Data for processing: Begin

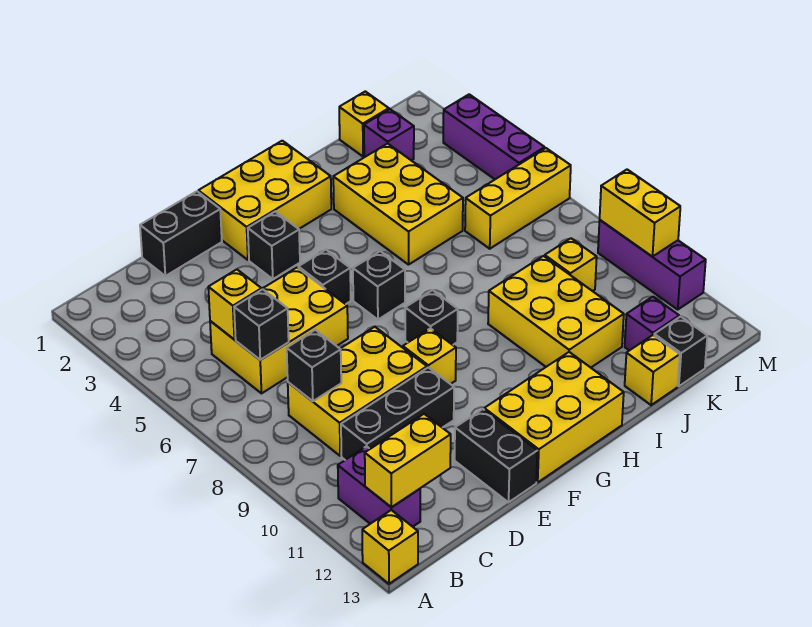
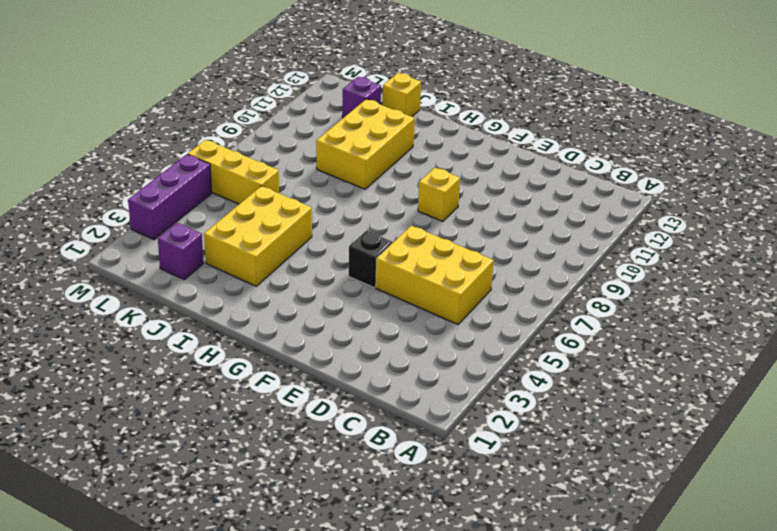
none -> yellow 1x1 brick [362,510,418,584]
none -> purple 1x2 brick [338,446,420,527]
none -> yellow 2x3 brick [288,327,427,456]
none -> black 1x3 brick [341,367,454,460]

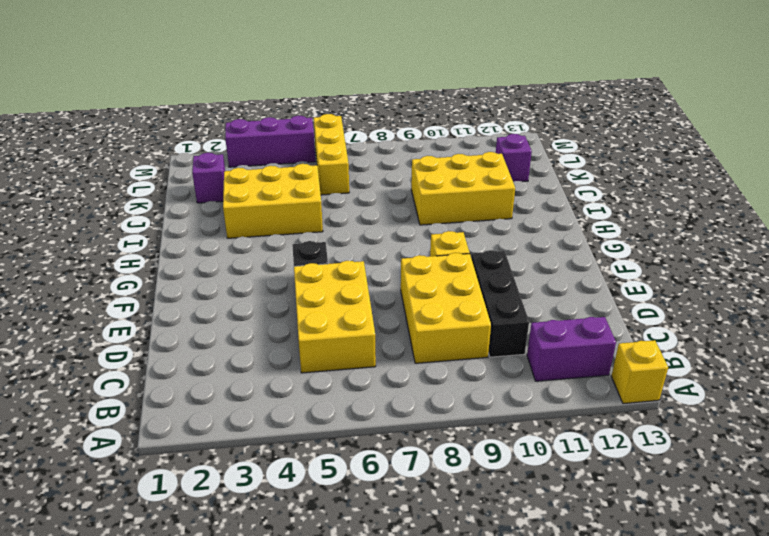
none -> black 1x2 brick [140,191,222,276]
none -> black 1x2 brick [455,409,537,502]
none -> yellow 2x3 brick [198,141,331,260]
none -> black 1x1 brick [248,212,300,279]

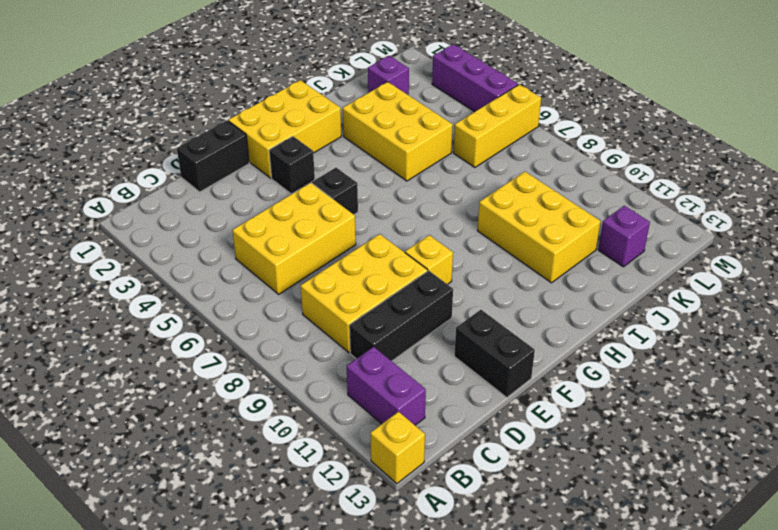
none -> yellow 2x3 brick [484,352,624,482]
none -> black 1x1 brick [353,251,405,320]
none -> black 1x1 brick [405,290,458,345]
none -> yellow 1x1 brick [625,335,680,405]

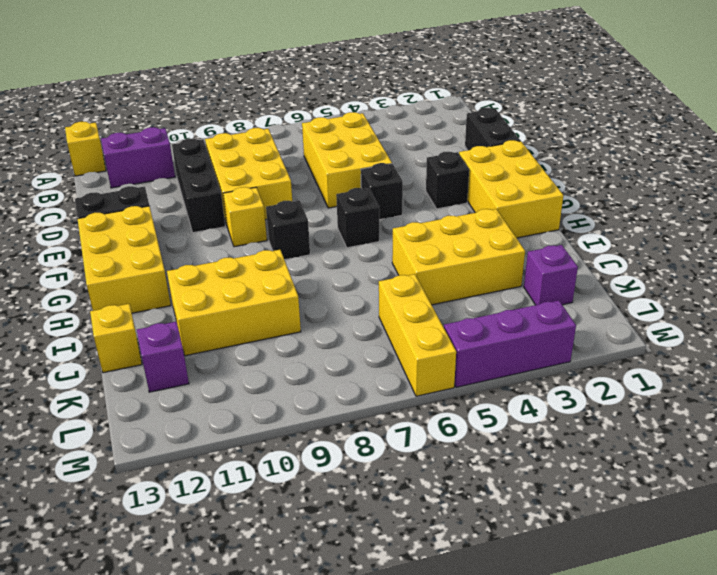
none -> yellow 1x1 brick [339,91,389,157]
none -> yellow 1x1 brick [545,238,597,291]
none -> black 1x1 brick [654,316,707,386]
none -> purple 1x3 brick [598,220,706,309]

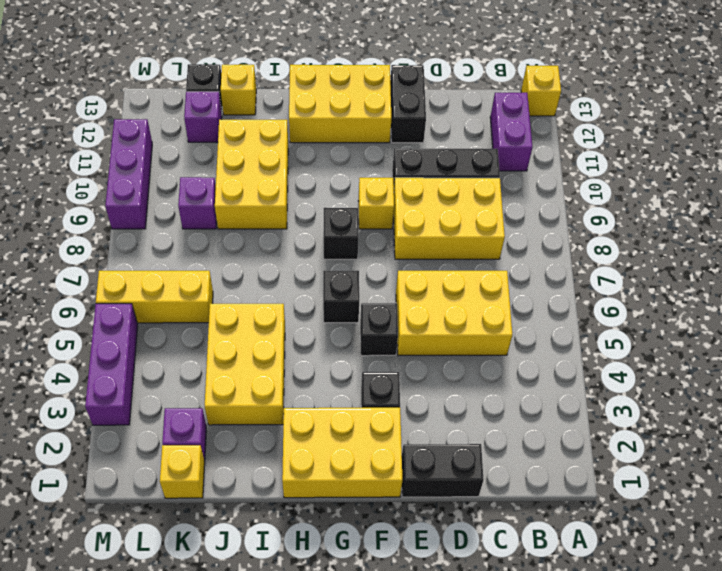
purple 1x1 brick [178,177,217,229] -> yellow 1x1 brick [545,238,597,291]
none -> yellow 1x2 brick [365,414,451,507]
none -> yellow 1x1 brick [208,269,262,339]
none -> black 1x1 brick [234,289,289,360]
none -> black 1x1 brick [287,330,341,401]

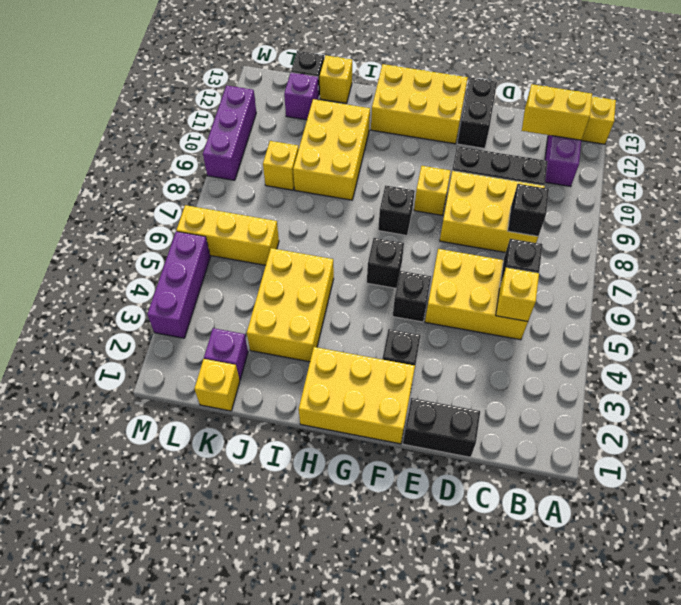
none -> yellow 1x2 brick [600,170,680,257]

Data for processing: End

● **Work task**
What is needed is a verbatim copy of every entry, with the pictures omitted.

● **Answer to the problem**
none -> yellow 1x1 brick [362,510,418,584]
none -> purple 1x2 brick [338,446,420,527]
none -> yellow 2x3 brick [288,327,427,456]
none -> black 1x3 brick [341,367,454,460]

none -> black 1x2 brick [140,191,222,276]
none -> black 1x2 brick [455,409,537,502]
none -> yellow 2x3 brick [198,141,331,260]
none -> black 1x1 brick [248,212,300,279]

none -> yellow 2x3 brick [484,352,624,482]
none -> black 1x1 brick [353,251,405,320]
none -> black 1x1 brick [405,290,458,345]
none -> yellow 1x1 brick [625,335,680,405]

none -> yellow 1x1 brick [339,91,389,157]
none -> yellow 1x1 brick [545,238,597,291]
none -> black 1x1 brick [654,316,707,386]
none -> purple 1x3 brick [598,220,706,309]

purple 1x1 brick [178,177,217,229] -> yellow 1x1 brick [545,238,597,291]
none -> yellow 1x2 brick [365,414,451,507]
none -> yellow 1x1 brick [208,269,262,339]
none -> black 1x1 brick [234,289,289,360]
none -> black 1x1 brick [287,330,341,401]

none -> yellow 1x2 brick [600,170,680,257]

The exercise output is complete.